Exercise description =>
Leave the pictures in the listing below aside and reproduce exactly the lines starting with the one with "tan 1x1 plate [386,241,447,292]" and going on through the one with "orange 1x2 brick [249,78,350,166]", both ends included.

########################################

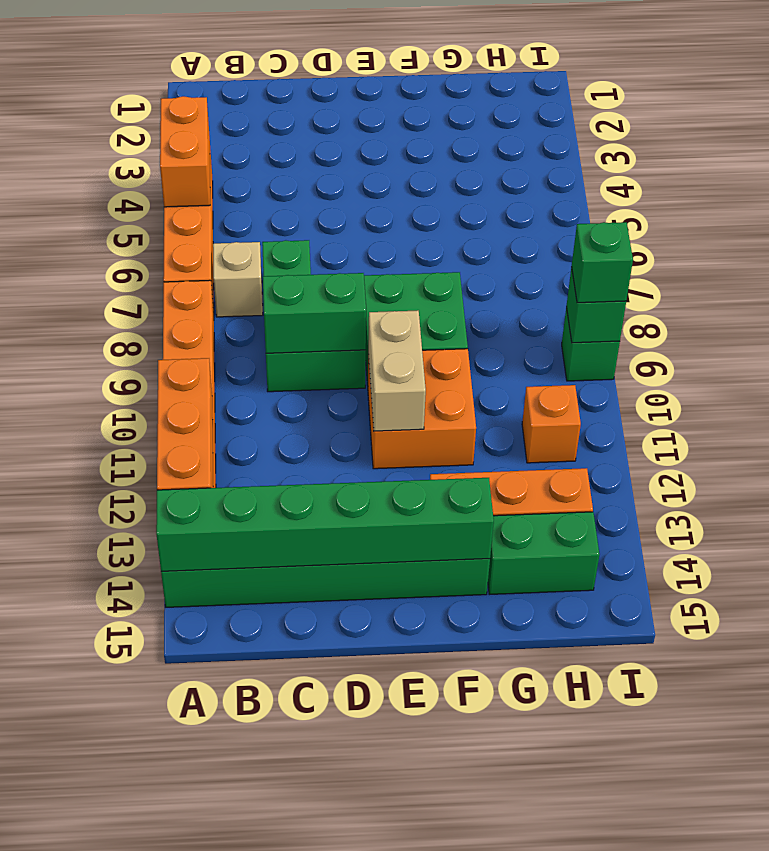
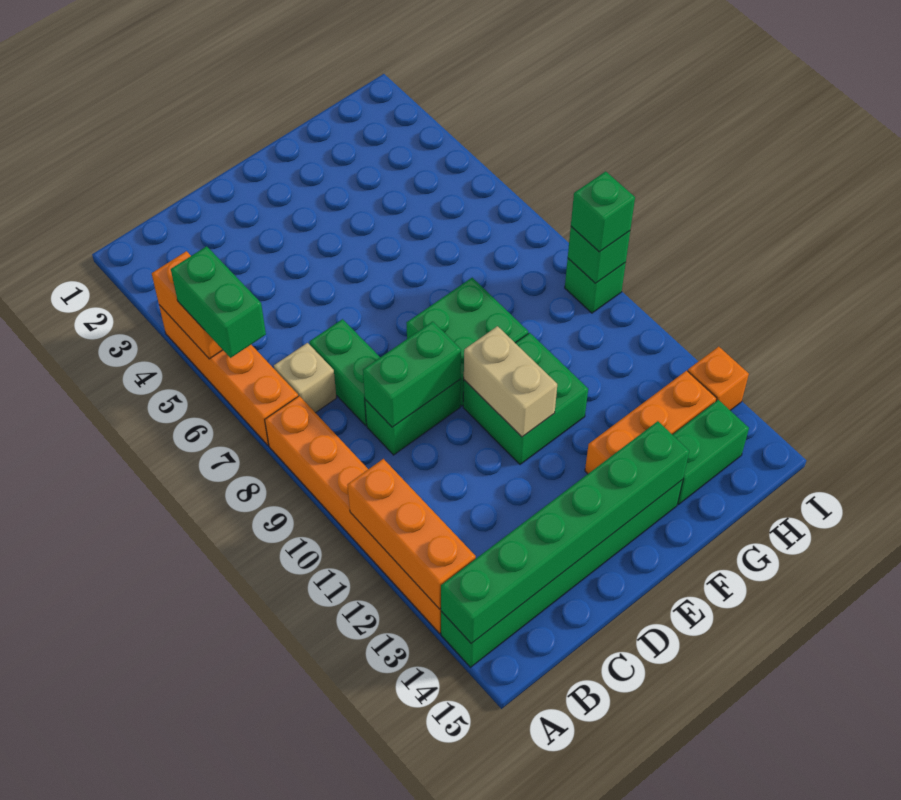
none -> green 1x2 brick [171,246,266,358]
orange 2x2 brick [368,349,476,469] -> green 2x2 brick [463,333,588,464]
orange 1x1 brick [522,385,581,463] -> orange 1x1 brick moved to [688,347,749,410]

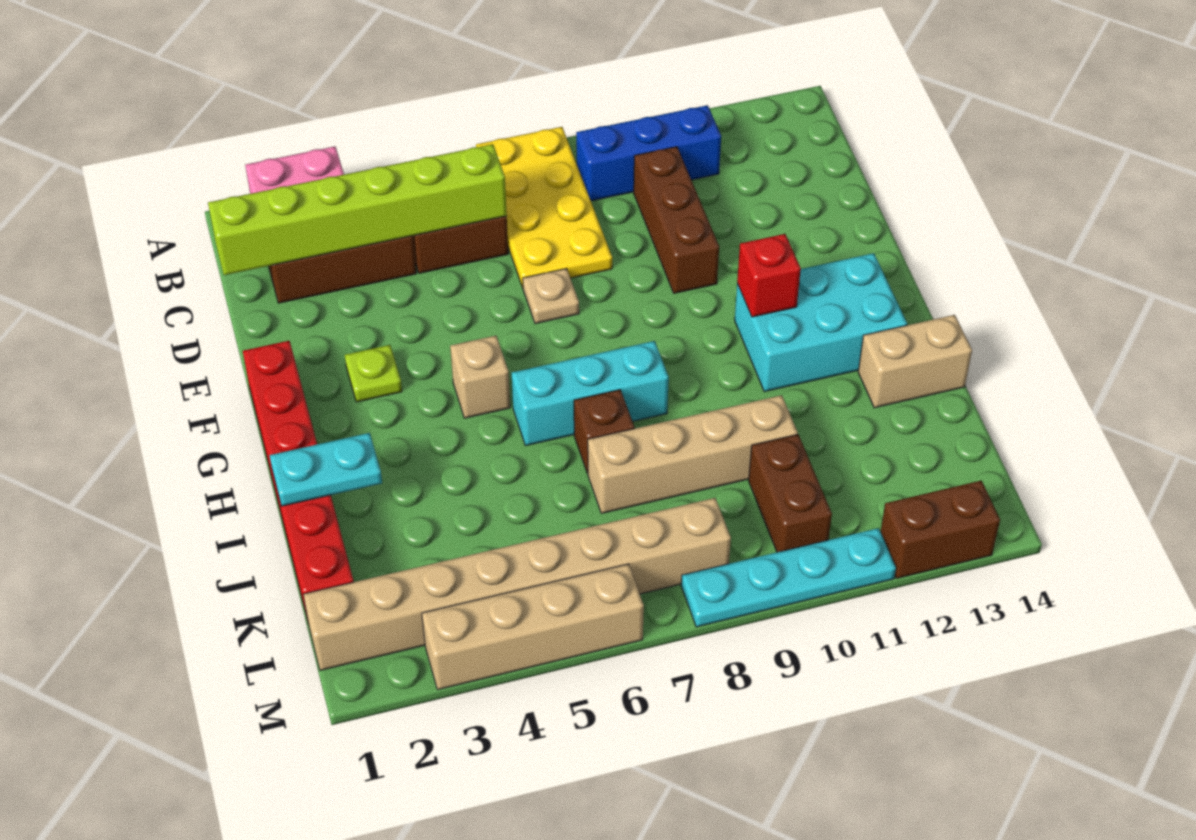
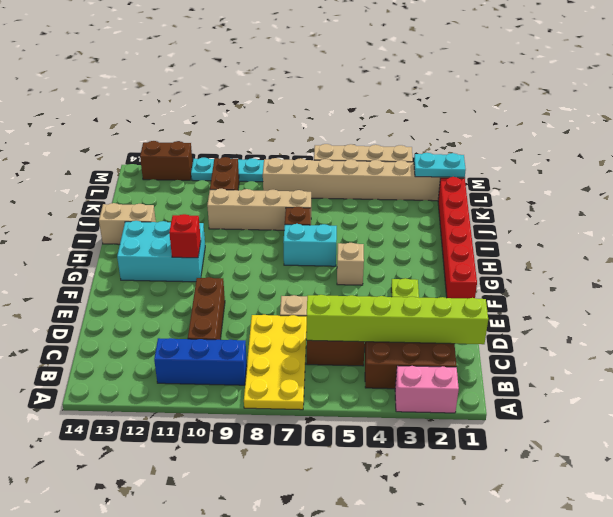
cyan 1x3 brick [512,341,669,446] -> cyan 1x2 brick [283,224,337,266]
cyan 1x2 plate [270,433,382,506] -> cyan 1x2 plate moved to [414,153,466,177]

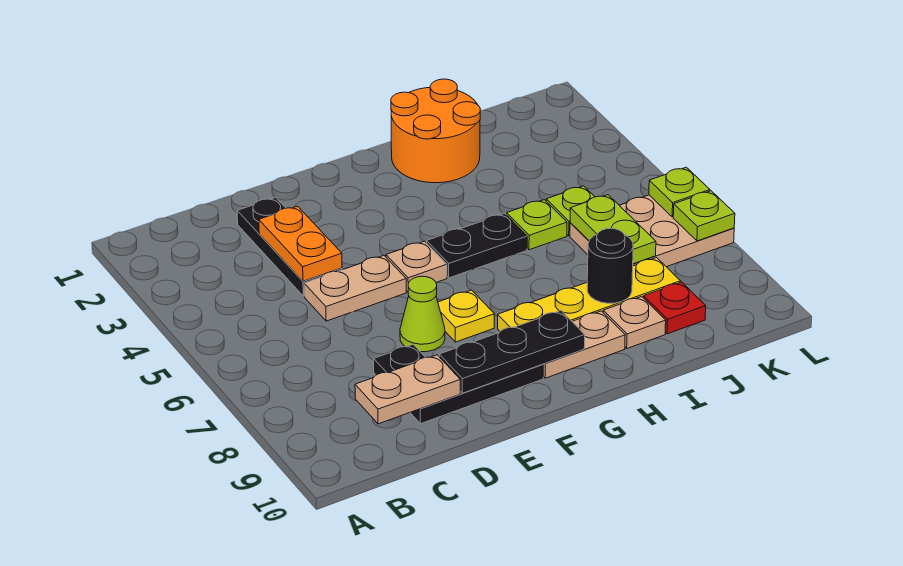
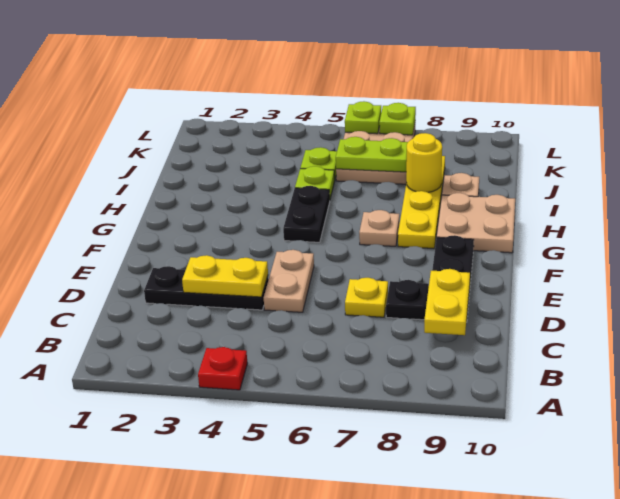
tan 1x2 plate [355,355,460,424] -> yellow 1x2 plate [424,269,470,335]
orange 1x2 plate [259,206,342,281] -> yellow 1x2 plate [182,255,268,297]
lime 1x1 cone [400,276,445,352] -> none
black 1x3 plate [439,311,585,393] -> none
tan 1x1 plate [386,241,447,292] -> tan 1x1 plate moved to [359,210,399,246]
yellow 1x1 plate [438,290,494,342] -> yellow 1x1 plate moved to [345,278,388,317]
tan 1x2 plate [543,311,625,378] -> tan 2x2 plate [437,193,515,253]
orange 2x2 round brick [391,79,480,183] -> none
black 1x1 round brick [587,228,633,303] -> yellow 1x1 round brick [406,133,442,193]
red 1x1 plate [644,282,706,334] -> red 1x1 plate moved to [198,347,247,390]

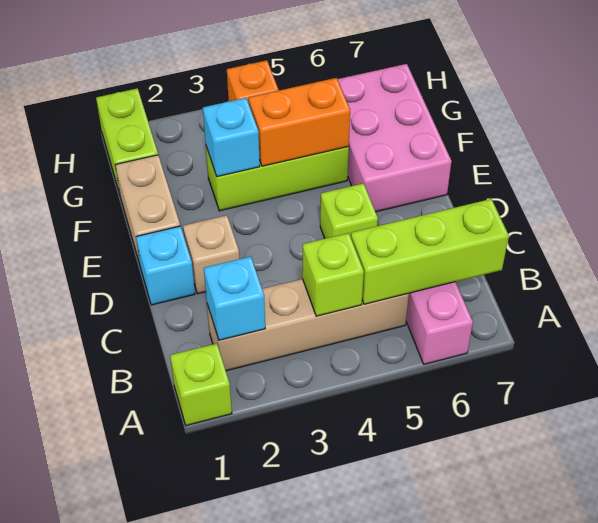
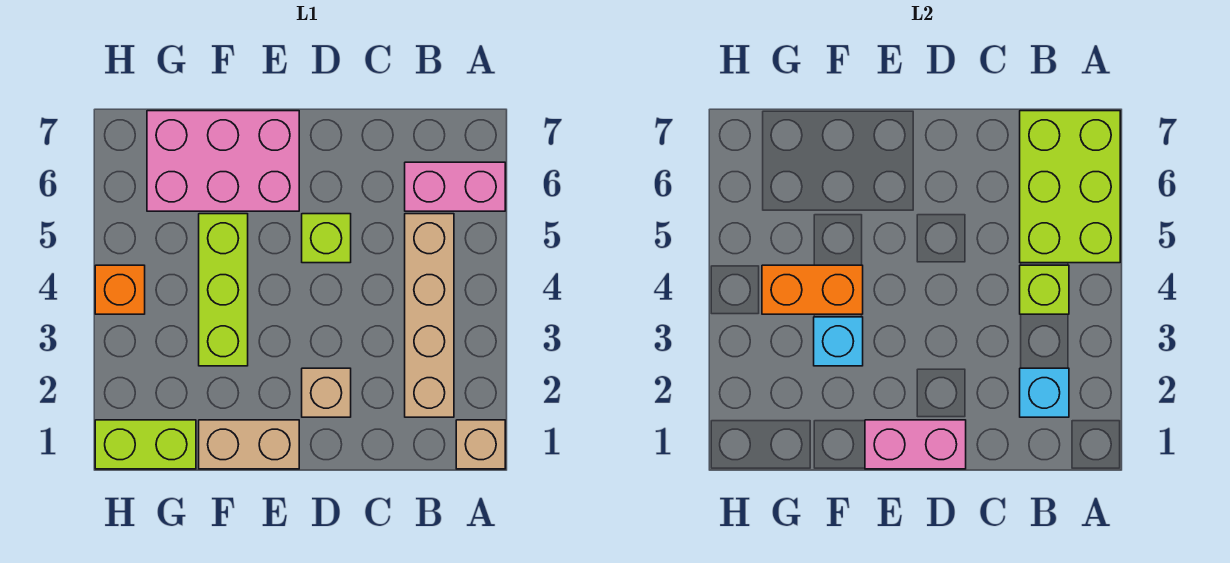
lime 1x1 brick [170,343,232,426] -> tan 1x1 brick [456,420,505,469]
lime 1x3 brick [351,199,509,304] -> lime 2x3 brick [1020,111,1120,263]
cyan 1x1 brick [136,226,195,305] -> none
none -> pink 1x2 brick [865,420,966,469]
orange 1x2 brick [249,78,350,166] -> orange 1x2 brick turned to [762,265,863,314]

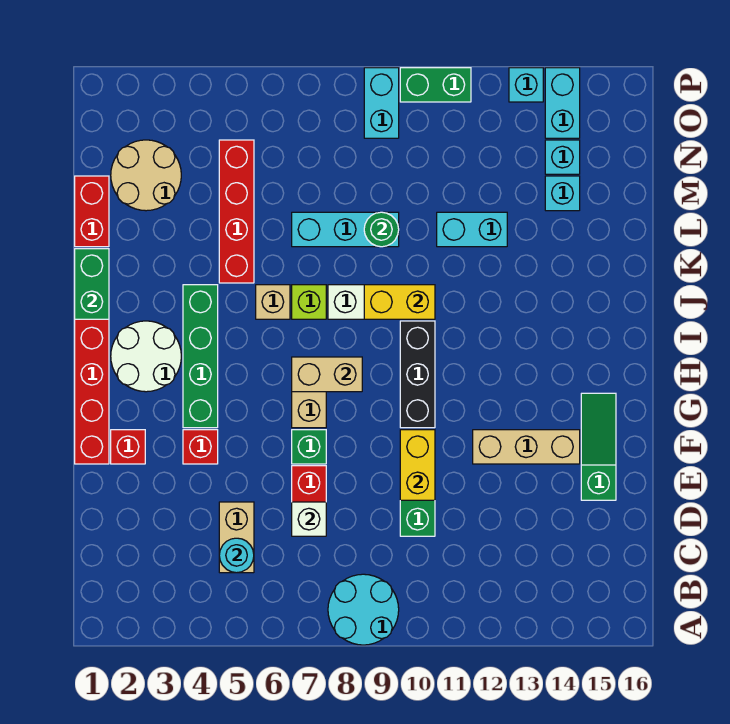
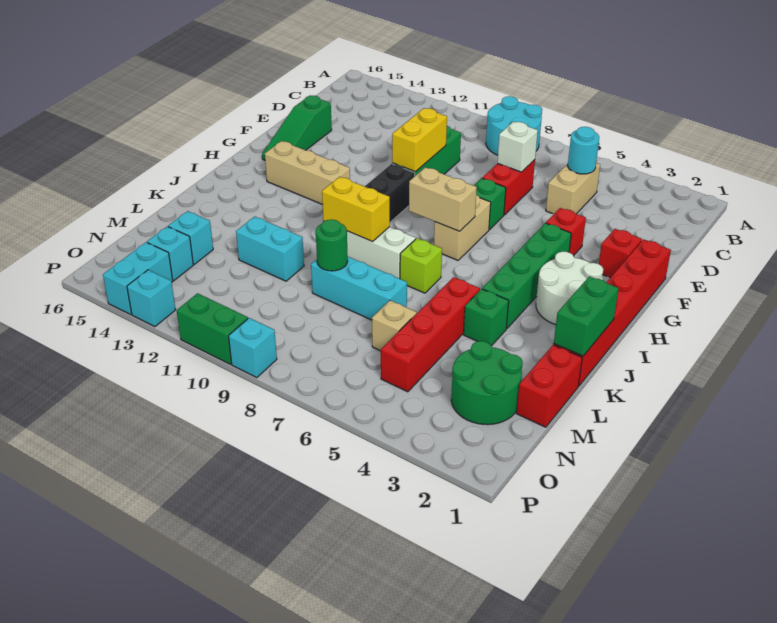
tan 1x3 brick [473,430,580,464] -> tan 1x3 brick moved to [265,141,350,205]
tan 1x1 brick [256,285,290,319] -> tan 1x1 brick moved to [372,300,417,351]
none -> green 1x1 brick [464,289,509,346]
tan 2x2 round brick [111,140,181,211] -> green 2x2 round brick [451,341,523,425]
cyan 1x2 brick [364,68,399,138] -> cyan 1x1 brick [229,318,277,378]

########################################

Output of the task =>
tan 1x1 plate [386,241,447,292] -> tan 1x1 plate moved to [359,210,399,246]
yellow 1x1 plate [438,290,494,342] -> yellow 1x1 plate moved to [345,278,388,317]
tan 1x2 plate [543,311,625,378] -> tan 2x2 plate [437,193,515,253]
orange 2x2 round brick [391,79,480,183] -> none
black 1x1 round brick [587,228,633,303] -> yellow 1x1 round brick [406,133,442,193]
red 1x1 plate [644,282,706,334] -> red 1x1 plate moved to [198,347,247,390]

lime 1x1 brick [170,343,232,426] -> tan 1x1 brick [456,420,505,469]
lime 1x3 brick [351,199,509,304] -> lime 2x3 brick [1020,111,1120,263]
cyan 1x1 brick [136,226,195,305] -> none
none -> pink 1x2 brick [865,420,966,469]
orange 1x2 brick [249,78,350,166] -> orange 1x2 brick turned to [762,265,863,314]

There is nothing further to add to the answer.